Dataset excerpt =
[Start of Attachment]

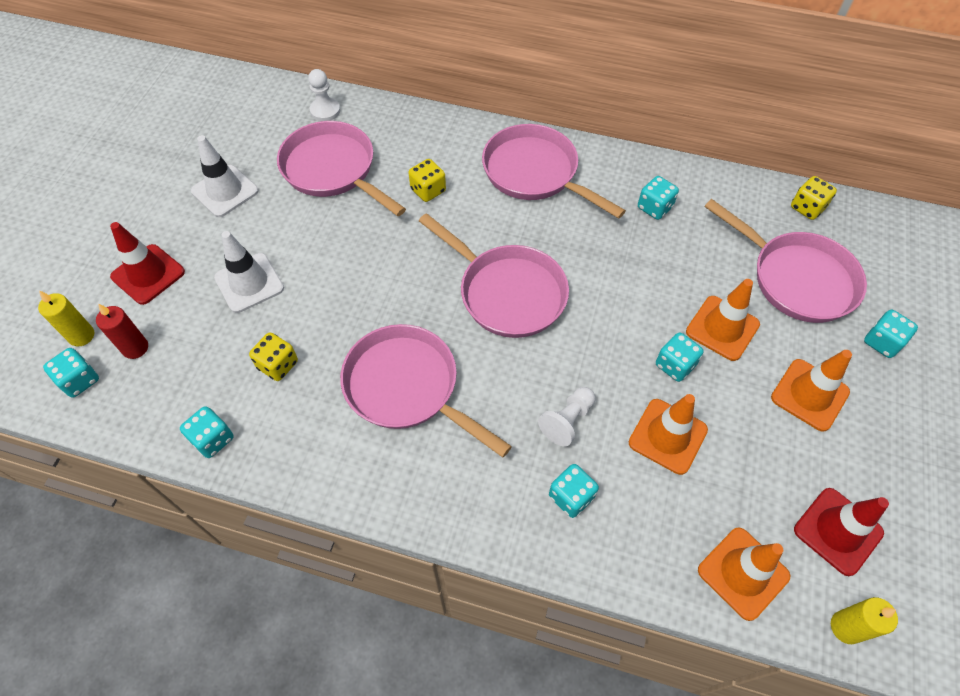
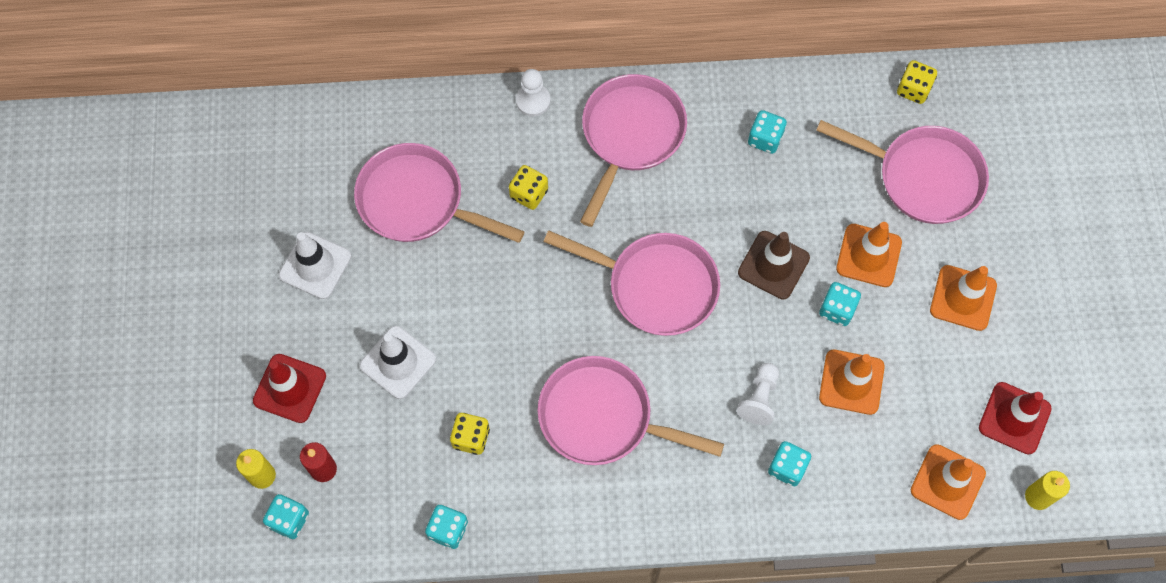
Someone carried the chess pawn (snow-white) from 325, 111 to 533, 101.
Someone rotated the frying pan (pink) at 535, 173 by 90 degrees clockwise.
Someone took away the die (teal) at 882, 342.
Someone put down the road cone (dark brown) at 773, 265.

[End of Attachment]

Exercise details = With both ends included, please retype exactly the lines from the line containing "Someone took away the die (teal) at 882, 342." to the final line of the data.

Solution to the exercise =
Someone took away the die (teal) at 882, 342.
Someone put down the road cone (dark brown) at 773, 265.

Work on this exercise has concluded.